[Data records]
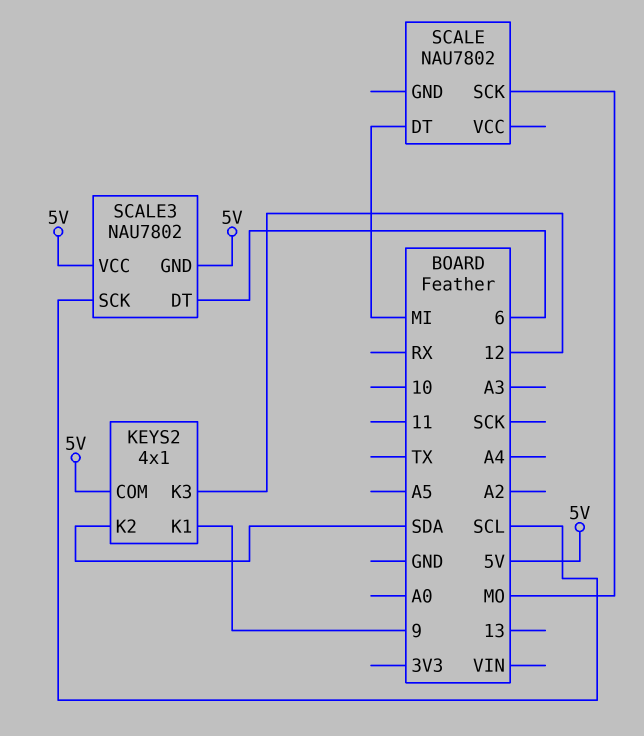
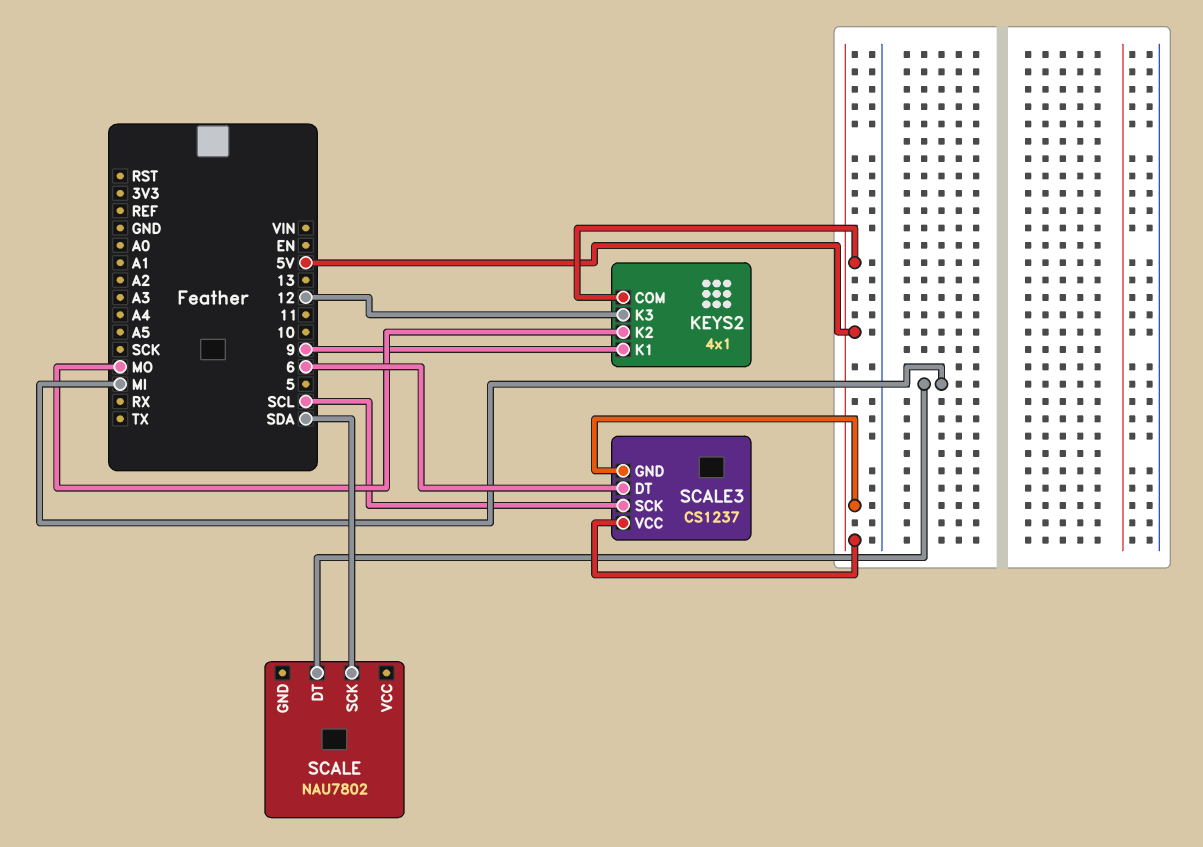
KEYS2 pin K2: SDA -> MO
SCALE pin SCK: MO -> SDA
SCALE3: NAU7802 -> CS1237

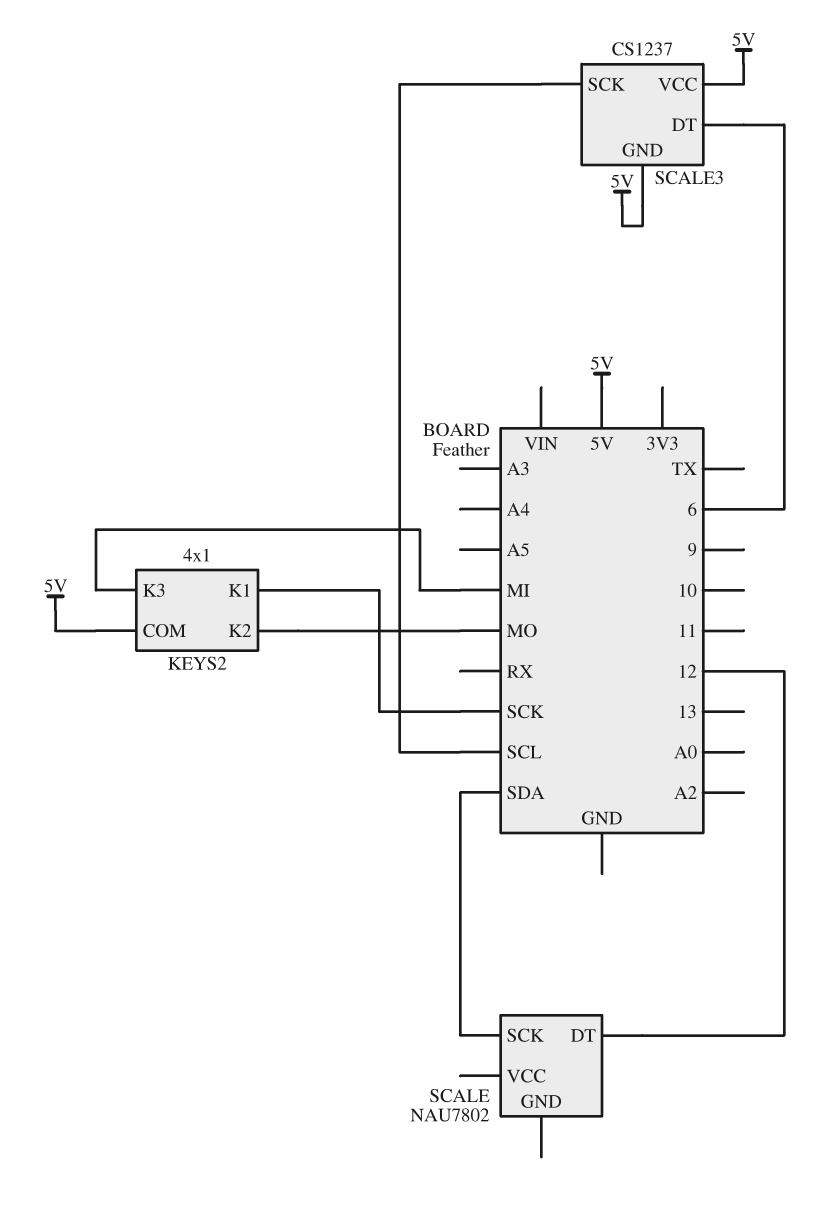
KEYS2 pin K1: 9 -> SCK
KEYS2 pin K3: 12 -> MI
SCALE pin DT: MI -> 12

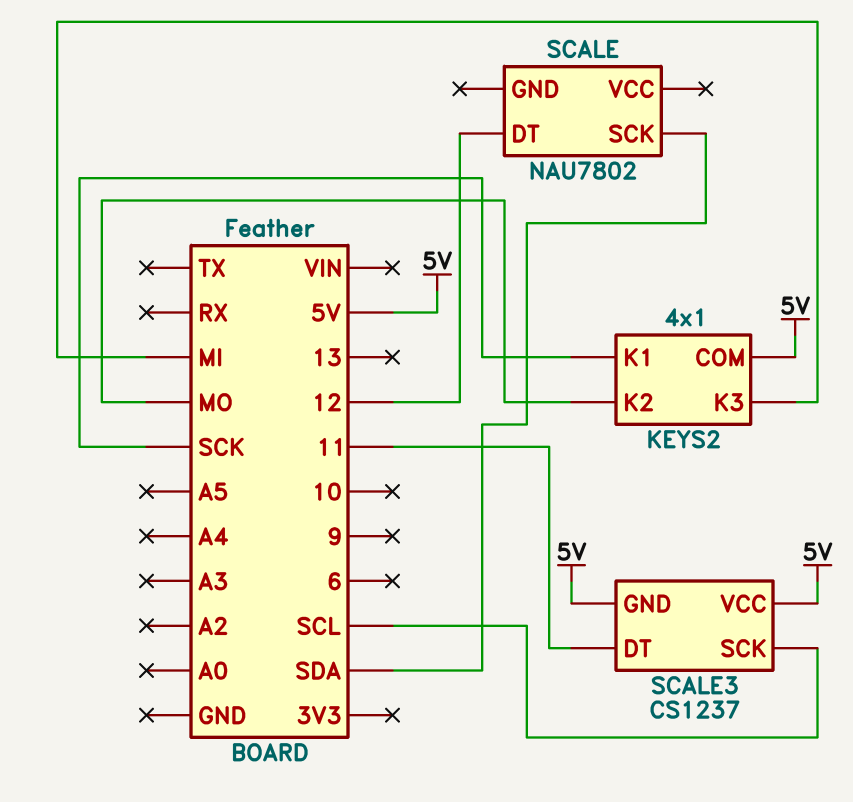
SCALE3 pin DT: 6 -> 11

**Task instructions**
Give the data above again in full and unchanged, skipping the pictures.

**The answer**
KEYS2 pin K2: SDA -> MO
SCALE pin SCK: MO -> SDA
SCALE3: NAU7802 -> CS1237

KEYS2 pin K1: 9 -> SCK
KEYS2 pin K3: 12 -> MI
SCALE pin DT: MI -> 12

SCALE3 pin DT: 6 -> 11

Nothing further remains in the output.